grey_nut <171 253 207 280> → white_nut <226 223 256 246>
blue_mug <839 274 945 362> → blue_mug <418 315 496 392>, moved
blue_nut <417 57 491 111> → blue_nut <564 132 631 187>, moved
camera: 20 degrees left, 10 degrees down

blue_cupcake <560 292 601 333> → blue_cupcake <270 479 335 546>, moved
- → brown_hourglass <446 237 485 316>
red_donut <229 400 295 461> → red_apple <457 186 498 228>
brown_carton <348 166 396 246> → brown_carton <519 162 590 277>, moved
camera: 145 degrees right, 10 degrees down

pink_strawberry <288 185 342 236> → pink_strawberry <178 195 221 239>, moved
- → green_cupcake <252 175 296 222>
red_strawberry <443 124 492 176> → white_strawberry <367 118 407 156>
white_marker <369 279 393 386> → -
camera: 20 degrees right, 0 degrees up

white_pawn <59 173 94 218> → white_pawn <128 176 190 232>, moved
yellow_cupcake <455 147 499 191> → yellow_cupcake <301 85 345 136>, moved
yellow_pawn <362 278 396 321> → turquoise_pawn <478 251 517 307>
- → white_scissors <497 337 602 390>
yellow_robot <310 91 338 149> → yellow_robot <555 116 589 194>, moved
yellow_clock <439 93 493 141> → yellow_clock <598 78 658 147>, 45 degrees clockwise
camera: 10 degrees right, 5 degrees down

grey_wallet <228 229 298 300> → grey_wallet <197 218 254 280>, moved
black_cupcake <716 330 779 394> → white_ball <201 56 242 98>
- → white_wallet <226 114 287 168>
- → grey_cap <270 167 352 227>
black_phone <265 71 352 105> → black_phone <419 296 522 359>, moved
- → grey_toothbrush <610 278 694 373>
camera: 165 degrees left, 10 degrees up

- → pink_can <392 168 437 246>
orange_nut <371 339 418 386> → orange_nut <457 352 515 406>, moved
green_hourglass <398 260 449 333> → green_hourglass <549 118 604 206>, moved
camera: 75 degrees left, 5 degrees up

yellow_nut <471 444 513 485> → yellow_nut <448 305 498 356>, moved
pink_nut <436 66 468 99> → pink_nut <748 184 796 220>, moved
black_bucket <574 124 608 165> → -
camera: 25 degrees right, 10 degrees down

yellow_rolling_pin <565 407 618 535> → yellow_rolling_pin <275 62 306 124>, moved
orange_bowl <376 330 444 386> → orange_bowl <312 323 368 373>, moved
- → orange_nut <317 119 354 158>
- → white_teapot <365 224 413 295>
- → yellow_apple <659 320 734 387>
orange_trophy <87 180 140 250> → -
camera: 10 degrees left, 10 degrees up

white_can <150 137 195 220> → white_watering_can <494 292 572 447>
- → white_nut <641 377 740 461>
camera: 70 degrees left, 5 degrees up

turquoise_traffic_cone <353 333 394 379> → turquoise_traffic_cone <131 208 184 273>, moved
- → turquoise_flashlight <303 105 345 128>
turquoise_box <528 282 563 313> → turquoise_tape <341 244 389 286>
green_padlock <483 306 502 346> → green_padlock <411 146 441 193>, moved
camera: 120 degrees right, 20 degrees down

******

Your answer should be one number: how many lines in the material hold the word "camera".

10